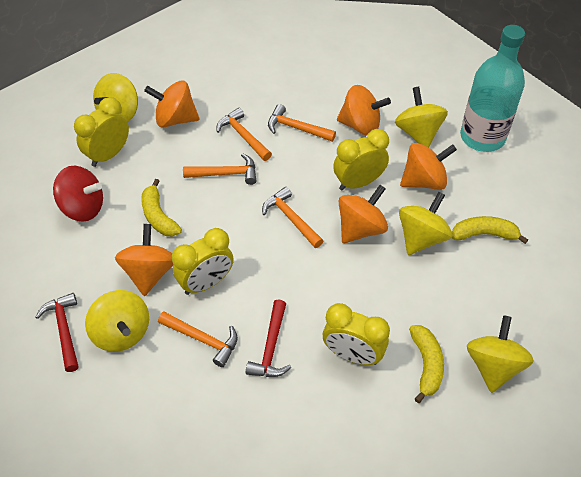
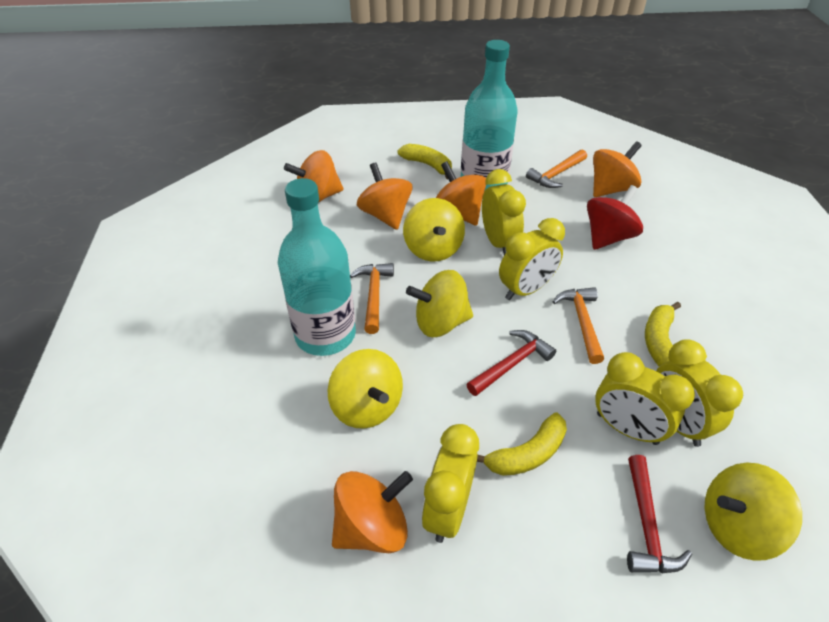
orange hammer: 5 -> 3
turquoise bottle: 1 -> 2
yellow clock: 4 -> 5
yellow spinning top: 5 -> 4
----------
Starting at the line with "turquoise bottle: 1 -> 2", copy every line down to the last one above, exactly as written and with nothing else.

turquoise bottle: 1 -> 2
yellow clock: 4 -> 5
yellow spinning top: 5 -> 4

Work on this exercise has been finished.